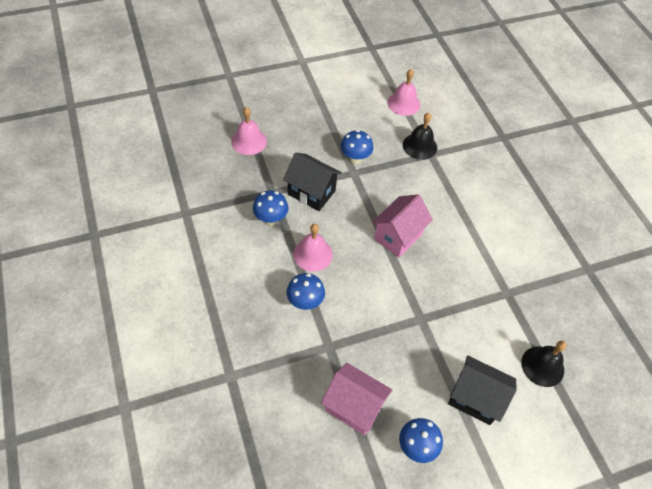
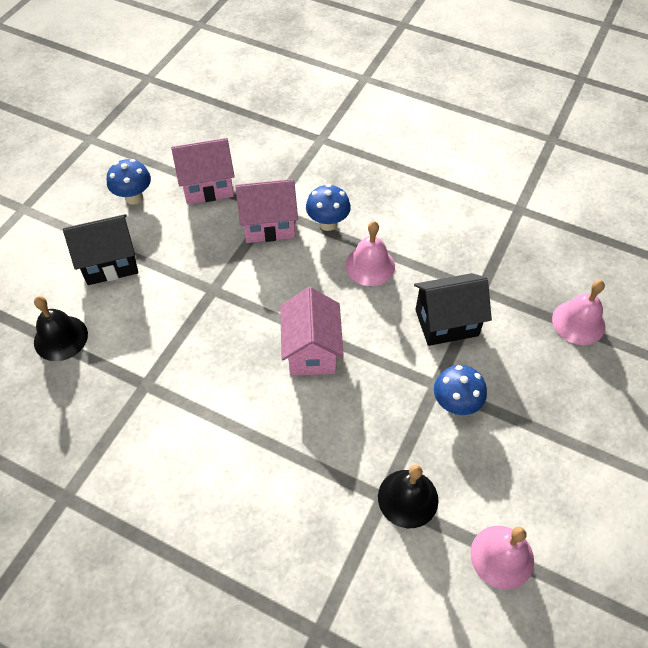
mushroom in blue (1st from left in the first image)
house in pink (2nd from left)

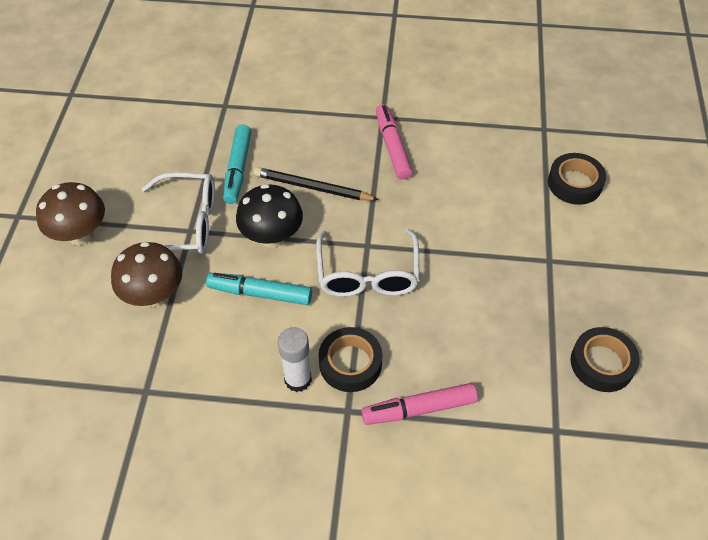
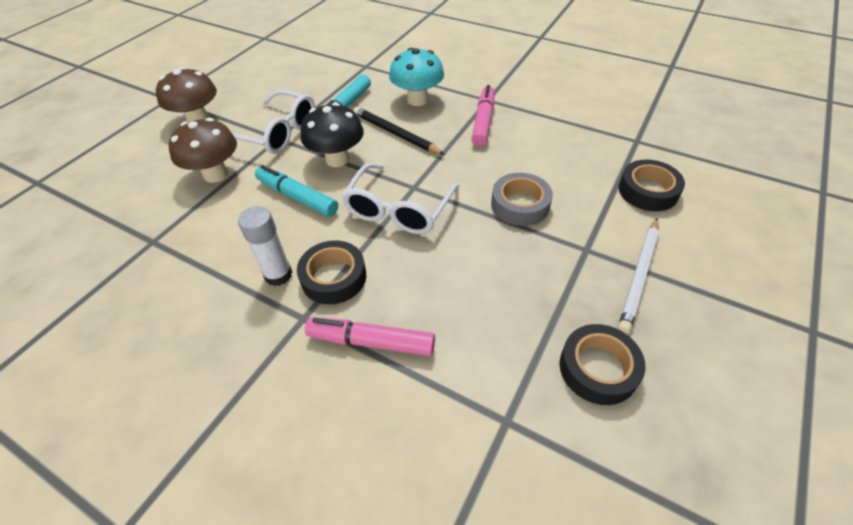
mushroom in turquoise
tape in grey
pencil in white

++++++

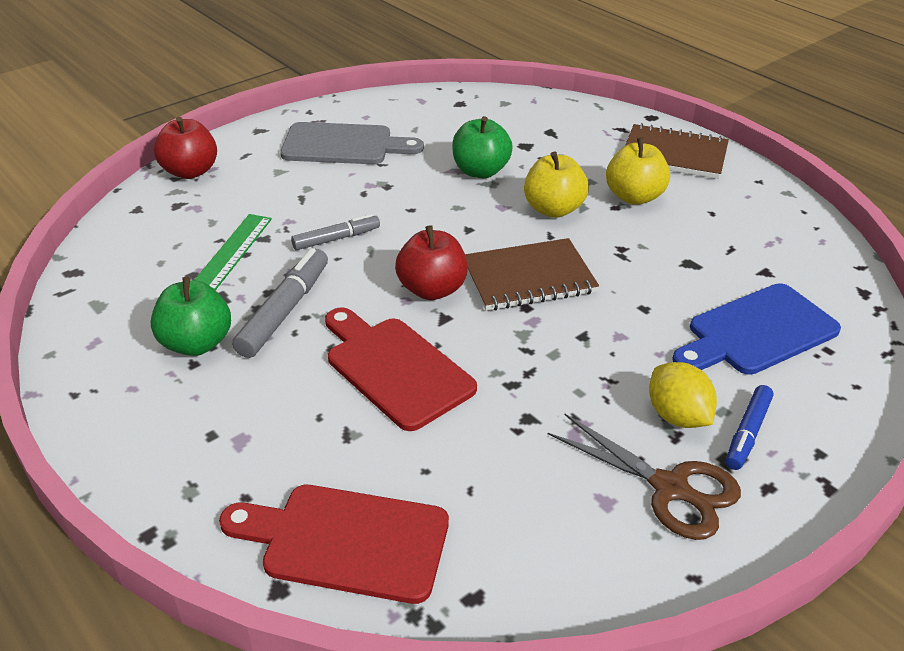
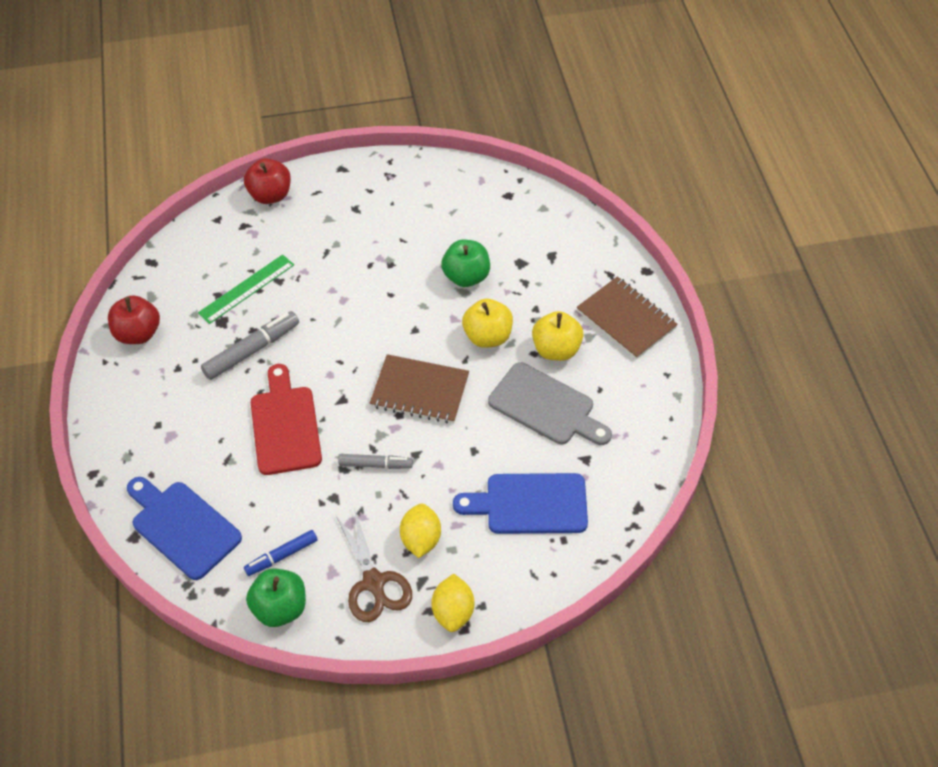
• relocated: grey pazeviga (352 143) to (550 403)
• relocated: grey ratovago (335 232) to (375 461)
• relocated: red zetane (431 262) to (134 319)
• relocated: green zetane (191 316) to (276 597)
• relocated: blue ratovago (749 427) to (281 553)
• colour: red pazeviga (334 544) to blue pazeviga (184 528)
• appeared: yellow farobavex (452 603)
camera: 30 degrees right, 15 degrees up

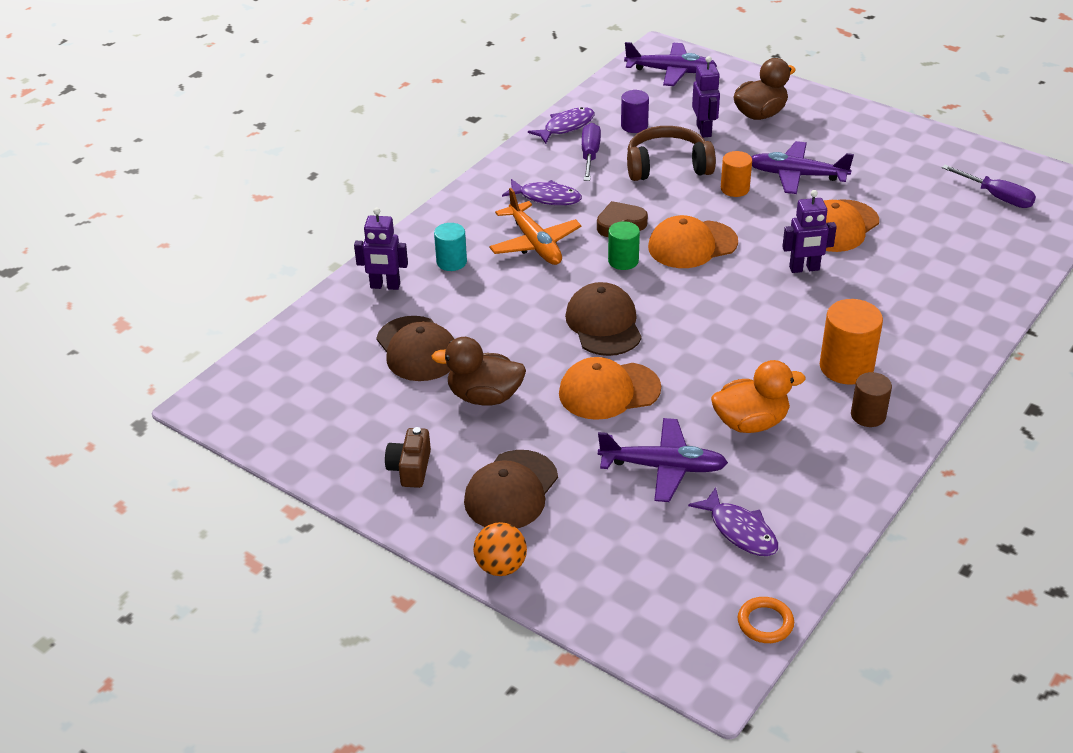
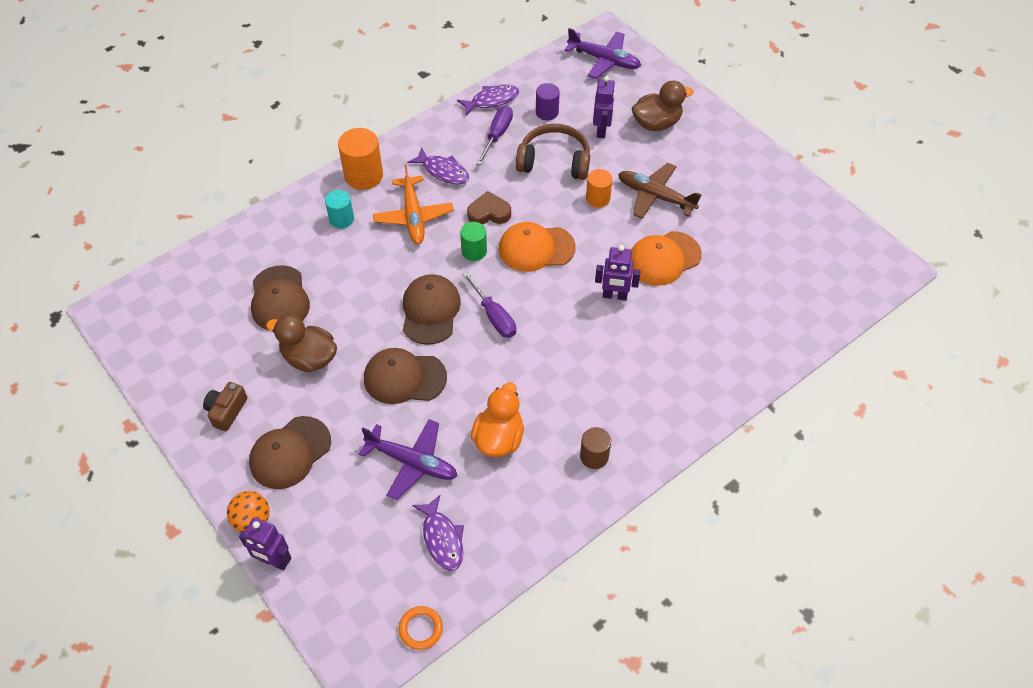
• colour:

++++++

▸ Assignment
Go through the listing above and return every line where the word "zetane" occurs.

▸ Written reply
• relocated: red zetane (431 262) to (134 319)
• relocated: green zetane (191 316) to (276 597)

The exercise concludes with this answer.